Input for this task –
========================

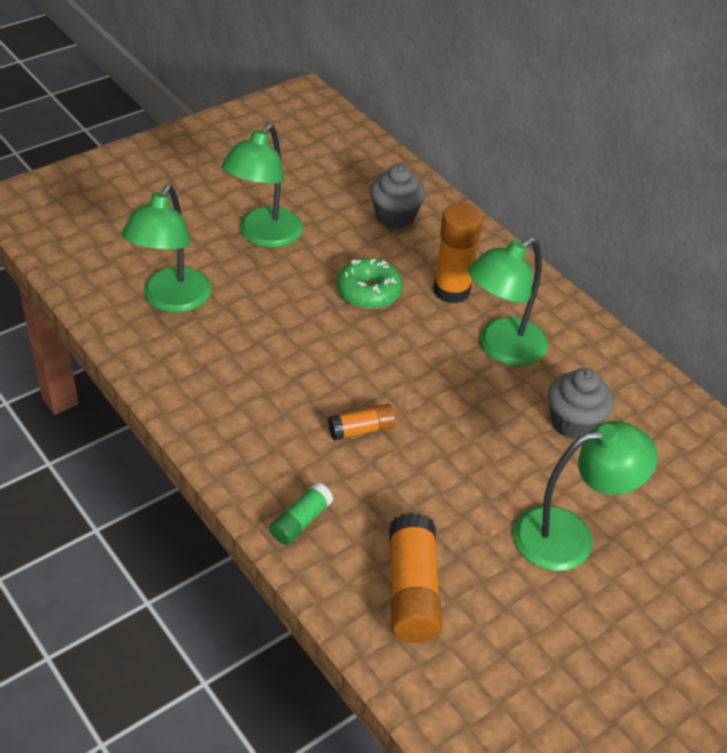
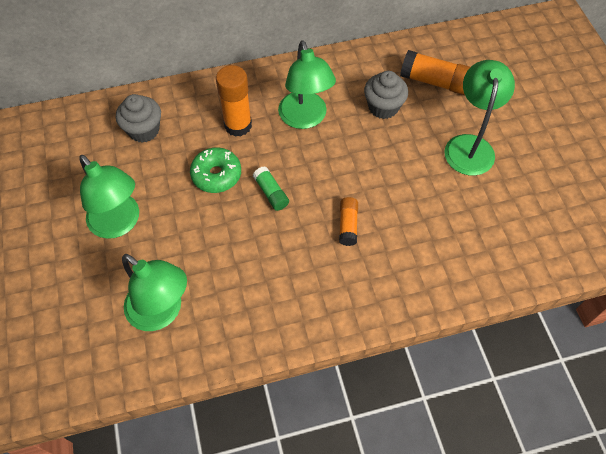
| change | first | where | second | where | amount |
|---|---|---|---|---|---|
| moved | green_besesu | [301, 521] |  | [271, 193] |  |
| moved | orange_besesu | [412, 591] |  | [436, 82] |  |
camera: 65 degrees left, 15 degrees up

========================

What you will do – The word "moved" appears in some lines above. Return every one of those lines.

Your response –
| moved | green_besesu | [301, 521] |  | [271, 193] |  |
| moved | orange_besesu | [412, 591] |  | [436, 82] |  |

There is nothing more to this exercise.